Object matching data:
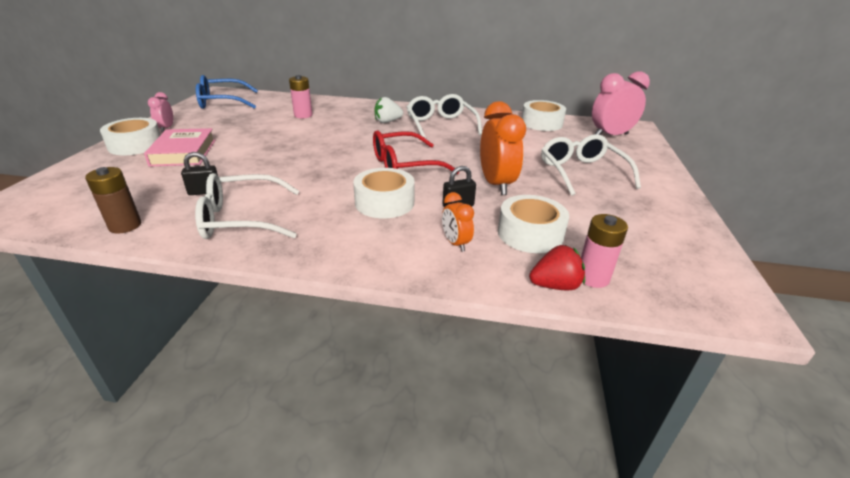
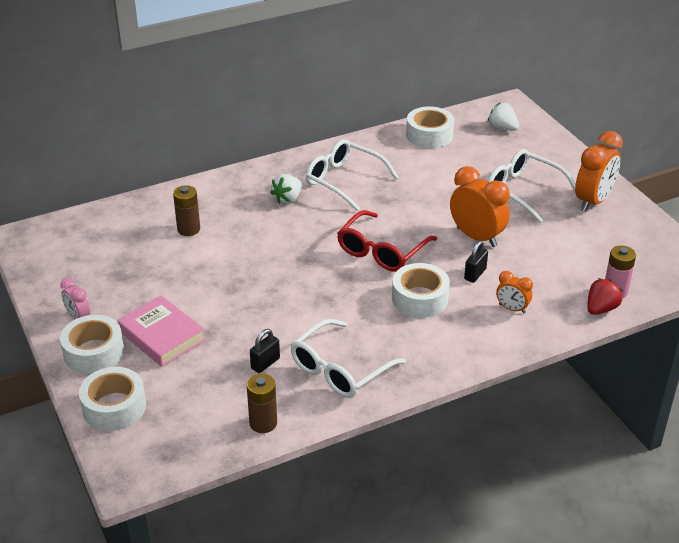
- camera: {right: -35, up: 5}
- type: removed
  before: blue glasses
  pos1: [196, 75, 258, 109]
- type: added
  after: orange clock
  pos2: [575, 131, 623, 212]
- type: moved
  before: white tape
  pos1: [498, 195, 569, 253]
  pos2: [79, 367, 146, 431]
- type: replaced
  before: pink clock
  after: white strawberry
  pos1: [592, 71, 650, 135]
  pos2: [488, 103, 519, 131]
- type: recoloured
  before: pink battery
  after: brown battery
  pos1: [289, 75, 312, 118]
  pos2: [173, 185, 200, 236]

(EXERCISE DIRECTIONS) Restate the data above verbatim, skipping every image.

(SOLVED EXERCISE)
- camera: {right: -35, up: 5}
- type: removed
  before: blue glasses
  pos1: [196, 75, 258, 109]
- type: added
  after: orange clock
  pos2: [575, 131, 623, 212]
- type: moved
  before: white tape
  pos1: [498, 195, 569, 253]
  pos2: [79, 367, 146, 431]
- type: replaced
  before: pink clock
  after: white strawberry
  pos1: [592, 71, 650, 135]
  pos2: [488, 103, 519, 131]
- type: recoloured
  before: pink battery
  after: brown battery
  pos1: [289, 75, 312, 118]
  pos2: [173, 185, 200, 236]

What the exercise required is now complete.